What to produce :: Please give back only the lines below from the one containing "(244, 445) = (108, 217): brown" to the one containing "(601, 457) = (552, 482): green", each repeated word for word, both ends included.

Data to examine ::
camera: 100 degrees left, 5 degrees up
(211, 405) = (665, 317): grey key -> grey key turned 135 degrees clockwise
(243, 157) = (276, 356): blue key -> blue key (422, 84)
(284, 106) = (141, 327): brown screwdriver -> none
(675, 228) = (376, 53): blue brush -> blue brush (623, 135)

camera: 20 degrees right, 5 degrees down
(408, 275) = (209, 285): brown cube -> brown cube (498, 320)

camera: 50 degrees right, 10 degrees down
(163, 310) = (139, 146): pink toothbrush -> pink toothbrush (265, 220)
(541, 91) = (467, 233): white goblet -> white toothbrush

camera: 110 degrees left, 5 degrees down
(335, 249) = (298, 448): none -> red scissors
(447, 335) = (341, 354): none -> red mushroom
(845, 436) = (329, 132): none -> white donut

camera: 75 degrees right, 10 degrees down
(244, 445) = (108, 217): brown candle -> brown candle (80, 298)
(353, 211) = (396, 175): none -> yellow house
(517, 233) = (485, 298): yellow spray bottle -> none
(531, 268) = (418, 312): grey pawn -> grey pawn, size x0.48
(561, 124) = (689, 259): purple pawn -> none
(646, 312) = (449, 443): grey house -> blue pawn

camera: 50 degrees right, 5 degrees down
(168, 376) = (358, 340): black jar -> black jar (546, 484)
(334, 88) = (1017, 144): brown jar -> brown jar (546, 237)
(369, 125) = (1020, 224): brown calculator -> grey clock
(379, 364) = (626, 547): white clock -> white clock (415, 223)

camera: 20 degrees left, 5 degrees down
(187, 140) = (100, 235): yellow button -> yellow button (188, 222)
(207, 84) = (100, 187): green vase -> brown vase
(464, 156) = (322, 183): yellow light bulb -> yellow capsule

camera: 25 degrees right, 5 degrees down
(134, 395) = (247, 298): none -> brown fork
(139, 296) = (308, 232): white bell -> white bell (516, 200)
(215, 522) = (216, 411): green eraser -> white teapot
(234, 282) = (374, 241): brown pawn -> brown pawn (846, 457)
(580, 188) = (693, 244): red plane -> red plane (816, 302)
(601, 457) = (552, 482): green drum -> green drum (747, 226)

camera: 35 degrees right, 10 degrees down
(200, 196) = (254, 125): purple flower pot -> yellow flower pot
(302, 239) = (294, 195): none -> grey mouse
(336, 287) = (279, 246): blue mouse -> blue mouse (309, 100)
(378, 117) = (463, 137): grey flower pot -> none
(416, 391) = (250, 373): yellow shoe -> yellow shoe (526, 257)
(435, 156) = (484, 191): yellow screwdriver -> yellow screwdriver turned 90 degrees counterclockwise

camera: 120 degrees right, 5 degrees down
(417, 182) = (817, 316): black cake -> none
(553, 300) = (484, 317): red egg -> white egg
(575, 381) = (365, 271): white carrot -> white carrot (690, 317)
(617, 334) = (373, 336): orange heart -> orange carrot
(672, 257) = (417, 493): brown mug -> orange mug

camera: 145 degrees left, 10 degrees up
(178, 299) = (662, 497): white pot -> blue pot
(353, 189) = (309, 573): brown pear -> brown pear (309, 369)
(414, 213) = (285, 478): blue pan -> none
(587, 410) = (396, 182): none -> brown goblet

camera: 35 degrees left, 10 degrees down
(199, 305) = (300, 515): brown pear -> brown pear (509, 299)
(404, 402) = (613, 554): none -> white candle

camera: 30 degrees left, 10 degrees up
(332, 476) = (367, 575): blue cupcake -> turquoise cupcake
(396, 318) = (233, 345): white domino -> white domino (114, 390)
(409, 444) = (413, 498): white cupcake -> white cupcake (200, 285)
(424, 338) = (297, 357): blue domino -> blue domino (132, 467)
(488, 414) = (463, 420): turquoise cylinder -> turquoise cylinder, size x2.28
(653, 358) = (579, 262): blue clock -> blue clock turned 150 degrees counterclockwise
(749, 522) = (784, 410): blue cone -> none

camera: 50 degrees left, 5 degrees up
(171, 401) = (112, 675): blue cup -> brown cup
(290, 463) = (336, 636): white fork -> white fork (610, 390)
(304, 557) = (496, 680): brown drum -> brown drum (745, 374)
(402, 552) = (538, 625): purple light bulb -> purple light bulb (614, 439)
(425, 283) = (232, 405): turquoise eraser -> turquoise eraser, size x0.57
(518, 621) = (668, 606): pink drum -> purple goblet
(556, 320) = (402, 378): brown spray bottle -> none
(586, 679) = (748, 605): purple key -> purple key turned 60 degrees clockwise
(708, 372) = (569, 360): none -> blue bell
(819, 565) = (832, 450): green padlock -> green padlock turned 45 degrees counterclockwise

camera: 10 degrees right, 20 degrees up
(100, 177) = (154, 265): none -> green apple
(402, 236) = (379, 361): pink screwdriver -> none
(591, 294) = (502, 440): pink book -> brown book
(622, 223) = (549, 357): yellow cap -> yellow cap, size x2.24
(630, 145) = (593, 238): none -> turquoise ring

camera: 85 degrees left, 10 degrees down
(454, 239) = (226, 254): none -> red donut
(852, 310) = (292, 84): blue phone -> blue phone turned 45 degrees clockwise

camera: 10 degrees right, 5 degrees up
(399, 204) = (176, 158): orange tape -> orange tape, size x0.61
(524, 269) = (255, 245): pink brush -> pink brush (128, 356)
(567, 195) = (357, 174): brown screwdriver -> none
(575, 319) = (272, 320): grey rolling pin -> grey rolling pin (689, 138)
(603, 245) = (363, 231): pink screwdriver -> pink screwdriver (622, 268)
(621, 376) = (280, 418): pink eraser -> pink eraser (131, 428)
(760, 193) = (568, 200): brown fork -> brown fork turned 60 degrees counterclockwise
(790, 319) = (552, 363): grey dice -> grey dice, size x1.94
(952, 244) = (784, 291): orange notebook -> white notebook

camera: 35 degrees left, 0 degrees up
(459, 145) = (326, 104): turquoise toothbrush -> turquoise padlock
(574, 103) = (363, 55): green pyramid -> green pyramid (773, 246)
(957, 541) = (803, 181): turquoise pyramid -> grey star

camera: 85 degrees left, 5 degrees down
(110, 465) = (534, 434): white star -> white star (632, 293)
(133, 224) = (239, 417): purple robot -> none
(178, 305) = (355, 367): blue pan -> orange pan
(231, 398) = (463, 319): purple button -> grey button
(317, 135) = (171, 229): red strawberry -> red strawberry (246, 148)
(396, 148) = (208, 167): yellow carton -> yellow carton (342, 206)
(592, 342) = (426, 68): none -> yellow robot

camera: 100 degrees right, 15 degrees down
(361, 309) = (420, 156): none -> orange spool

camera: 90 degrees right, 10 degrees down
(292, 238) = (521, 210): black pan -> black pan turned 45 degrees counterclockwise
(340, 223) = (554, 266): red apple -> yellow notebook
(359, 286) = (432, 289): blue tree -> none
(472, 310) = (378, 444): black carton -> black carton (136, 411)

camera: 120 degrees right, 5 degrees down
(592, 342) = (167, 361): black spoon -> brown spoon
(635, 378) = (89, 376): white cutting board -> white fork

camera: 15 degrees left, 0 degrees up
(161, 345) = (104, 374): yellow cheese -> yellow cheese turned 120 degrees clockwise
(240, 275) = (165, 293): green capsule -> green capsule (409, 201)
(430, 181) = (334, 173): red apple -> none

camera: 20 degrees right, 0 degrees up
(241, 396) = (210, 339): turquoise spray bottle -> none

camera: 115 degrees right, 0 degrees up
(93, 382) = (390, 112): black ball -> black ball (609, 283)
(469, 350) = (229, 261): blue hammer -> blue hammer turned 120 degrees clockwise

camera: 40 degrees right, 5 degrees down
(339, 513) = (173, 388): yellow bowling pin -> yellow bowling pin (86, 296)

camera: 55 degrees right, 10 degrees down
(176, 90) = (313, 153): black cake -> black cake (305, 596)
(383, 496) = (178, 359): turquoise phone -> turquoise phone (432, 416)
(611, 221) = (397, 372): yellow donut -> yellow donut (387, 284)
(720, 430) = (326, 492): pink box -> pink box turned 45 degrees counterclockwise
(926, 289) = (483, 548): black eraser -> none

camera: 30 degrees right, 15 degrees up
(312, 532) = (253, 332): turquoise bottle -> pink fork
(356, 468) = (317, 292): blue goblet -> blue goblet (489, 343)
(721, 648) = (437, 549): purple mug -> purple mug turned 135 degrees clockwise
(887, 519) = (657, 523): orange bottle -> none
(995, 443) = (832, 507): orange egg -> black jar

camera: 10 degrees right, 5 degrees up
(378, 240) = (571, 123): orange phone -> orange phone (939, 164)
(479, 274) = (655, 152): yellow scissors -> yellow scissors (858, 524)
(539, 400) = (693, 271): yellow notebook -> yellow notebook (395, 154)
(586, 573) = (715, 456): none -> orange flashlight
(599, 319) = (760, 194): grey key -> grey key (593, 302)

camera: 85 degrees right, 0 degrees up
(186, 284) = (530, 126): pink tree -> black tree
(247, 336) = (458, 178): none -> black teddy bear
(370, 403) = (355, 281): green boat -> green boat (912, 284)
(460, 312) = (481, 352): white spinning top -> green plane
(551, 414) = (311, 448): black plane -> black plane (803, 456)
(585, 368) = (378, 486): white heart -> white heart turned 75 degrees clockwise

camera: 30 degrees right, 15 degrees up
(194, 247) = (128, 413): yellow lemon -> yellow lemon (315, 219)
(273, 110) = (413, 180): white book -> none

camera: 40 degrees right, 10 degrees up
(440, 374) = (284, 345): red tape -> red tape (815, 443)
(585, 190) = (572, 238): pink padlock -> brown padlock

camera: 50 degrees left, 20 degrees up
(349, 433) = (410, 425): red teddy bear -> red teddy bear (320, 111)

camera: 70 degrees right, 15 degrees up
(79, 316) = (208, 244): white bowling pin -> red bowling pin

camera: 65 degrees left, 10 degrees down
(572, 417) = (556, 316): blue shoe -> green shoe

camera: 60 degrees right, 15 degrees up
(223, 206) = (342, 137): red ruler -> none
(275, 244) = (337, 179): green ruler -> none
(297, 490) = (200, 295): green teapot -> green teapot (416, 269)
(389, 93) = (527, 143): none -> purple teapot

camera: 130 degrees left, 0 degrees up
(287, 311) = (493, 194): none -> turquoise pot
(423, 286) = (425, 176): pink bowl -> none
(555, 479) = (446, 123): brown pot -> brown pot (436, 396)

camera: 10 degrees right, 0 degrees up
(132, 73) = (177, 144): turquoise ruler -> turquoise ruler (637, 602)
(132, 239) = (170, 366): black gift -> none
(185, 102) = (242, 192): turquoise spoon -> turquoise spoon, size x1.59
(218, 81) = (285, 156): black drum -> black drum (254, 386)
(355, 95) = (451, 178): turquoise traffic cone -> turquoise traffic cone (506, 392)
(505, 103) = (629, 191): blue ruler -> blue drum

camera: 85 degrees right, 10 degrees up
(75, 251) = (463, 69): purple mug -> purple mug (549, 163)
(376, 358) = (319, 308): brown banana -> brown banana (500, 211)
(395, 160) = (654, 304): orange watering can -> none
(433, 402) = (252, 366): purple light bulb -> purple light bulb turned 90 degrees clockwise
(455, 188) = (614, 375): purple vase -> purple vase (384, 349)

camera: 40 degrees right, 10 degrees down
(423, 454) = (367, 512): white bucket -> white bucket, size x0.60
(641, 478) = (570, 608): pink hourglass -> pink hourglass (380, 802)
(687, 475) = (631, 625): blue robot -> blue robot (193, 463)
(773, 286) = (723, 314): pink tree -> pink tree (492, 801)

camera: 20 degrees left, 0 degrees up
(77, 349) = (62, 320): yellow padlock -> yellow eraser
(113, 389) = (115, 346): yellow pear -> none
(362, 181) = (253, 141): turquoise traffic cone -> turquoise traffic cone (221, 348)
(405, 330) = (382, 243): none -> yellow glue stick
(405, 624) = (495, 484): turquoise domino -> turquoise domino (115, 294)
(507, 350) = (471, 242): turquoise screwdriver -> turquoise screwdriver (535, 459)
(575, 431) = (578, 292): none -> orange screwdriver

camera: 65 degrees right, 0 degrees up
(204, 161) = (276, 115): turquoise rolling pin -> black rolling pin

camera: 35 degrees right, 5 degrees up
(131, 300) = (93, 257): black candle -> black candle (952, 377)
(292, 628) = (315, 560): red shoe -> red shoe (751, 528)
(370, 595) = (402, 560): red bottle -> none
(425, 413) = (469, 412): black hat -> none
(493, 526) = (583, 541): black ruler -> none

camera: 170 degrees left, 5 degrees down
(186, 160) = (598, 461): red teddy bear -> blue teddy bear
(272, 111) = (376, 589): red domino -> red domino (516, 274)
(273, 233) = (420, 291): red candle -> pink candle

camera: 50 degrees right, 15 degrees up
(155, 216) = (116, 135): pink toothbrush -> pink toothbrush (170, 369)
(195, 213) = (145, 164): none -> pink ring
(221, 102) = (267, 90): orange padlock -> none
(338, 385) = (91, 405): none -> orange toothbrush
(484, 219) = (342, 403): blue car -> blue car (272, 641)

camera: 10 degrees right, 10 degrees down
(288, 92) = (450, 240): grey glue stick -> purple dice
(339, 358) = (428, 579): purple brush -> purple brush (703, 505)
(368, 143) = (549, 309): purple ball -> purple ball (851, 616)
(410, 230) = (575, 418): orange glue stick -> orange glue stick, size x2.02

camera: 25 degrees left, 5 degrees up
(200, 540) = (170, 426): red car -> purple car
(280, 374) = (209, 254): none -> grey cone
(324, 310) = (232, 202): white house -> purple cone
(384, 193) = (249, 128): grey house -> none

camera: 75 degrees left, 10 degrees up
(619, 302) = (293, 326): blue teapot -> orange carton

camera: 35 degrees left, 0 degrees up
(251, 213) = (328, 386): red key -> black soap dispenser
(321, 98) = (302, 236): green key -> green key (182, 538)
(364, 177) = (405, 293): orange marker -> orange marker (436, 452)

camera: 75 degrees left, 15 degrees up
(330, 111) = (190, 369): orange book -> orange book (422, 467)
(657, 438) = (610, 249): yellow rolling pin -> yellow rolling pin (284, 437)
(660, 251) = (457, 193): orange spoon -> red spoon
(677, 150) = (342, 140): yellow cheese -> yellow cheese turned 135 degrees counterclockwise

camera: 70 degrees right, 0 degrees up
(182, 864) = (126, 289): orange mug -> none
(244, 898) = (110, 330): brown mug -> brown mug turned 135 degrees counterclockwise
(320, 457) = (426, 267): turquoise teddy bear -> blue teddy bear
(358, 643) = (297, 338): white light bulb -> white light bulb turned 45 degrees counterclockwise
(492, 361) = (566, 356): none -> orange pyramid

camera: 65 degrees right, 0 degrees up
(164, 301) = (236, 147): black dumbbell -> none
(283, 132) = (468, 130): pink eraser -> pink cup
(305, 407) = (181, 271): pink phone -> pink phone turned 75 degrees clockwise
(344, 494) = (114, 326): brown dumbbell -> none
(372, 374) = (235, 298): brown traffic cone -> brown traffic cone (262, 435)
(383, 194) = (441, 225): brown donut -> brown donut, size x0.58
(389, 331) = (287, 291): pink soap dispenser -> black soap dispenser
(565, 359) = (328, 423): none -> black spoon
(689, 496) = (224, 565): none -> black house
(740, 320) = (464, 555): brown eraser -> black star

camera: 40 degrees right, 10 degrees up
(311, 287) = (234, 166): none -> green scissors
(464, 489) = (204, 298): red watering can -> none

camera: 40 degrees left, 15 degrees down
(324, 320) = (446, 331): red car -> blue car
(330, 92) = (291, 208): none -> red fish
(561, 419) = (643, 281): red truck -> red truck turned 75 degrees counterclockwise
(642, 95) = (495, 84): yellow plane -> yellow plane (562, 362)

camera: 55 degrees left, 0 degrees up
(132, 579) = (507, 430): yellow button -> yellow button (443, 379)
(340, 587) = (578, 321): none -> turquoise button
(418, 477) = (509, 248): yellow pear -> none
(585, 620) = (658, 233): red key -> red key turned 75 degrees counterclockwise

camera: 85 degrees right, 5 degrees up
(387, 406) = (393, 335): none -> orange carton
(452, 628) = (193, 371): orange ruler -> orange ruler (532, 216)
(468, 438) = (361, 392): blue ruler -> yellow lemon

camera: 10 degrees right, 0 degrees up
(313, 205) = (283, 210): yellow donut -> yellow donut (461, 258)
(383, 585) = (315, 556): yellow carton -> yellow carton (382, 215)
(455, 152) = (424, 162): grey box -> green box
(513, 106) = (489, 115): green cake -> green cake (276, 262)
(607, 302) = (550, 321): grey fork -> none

Solved problem ::
(244, 445) = (108, 217): brown candle -> brown candle (80, 298)
(353, 211) = (396, 175): none -> yellow house
(517, 233) = (485, 298): yellow spray bottle -> none
(531, 268) = (418, 312): grey pawn -> grey pawn, size x0.48
(561, 124) = (689, 259): purple pawn -> none
(646, 312) = (449, 443): grey house -> blue pawn

camera: 50 degrees right, 5 degrees down
(168, 376) = (358, 340): black jar -> black jar (546, 484)
(334, 88) = (1017, 144): brown jar -> brown jar (546, 237)
(369, 125) = (1020, 224): brown calculator -> grey clock
(379, 364) = (626, 547): white clock -> white clock (415, 223)

camera: 20 degrees left, 5 degrees down
(187, 140) = (100, 235): yellow button -> yellow button (188, 222)
(207, 84) = (100, 187): green vase -> brown vase
(464, 156) = (322, 183): yellow light bulb -> yellow capsule

camera: 25 degrees right, 5 degrees down
(134, 395) = (247, 298): none -> brown fork
(139, 296) = (308, 232): white bell -> white bell (516, 200)
(215, 522) = (216, 411): green eraser -> white teapot
(234, 282) = (374, 241): brown pawn -> brown pawn (846, 457)
(580, 188) = (693, 244): red plane -> red plane (816, 302)
(601, 457) = (552, 482): green drum -> green drum (747, 226)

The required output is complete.